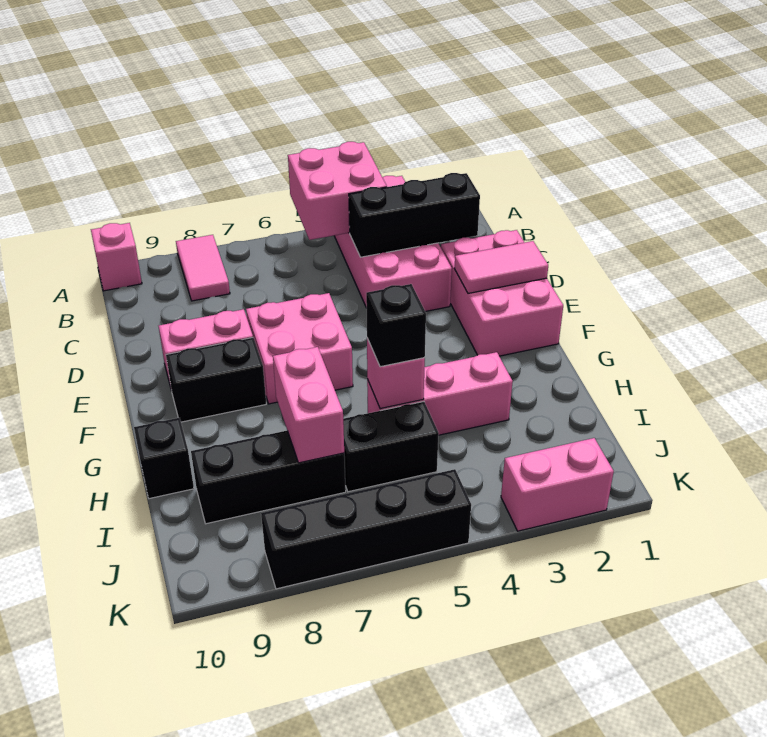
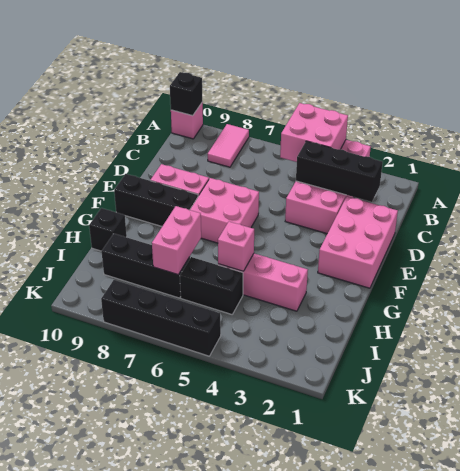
pink tile E1:E2 level 2 -> none
black brick F8:F9 level 1 -> black brick F8:F10 level 1
black brick H5 level 3 -> black brick A10 level 2
pink brick K2:K3 level 1 -> none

——————

• TASK OBJECTIVE
Print the preceding material over again exactly. Please leave the pictures out.

• OUTPUT OF THE TASK
pink tile E1:E2 level 2 -> none
black brick F8:F9 level 1 -> black brick F8:F10 level 1
black brick H5 level 3 -> black brick A10 level 2
pink brick K2:K3 level 1 -> none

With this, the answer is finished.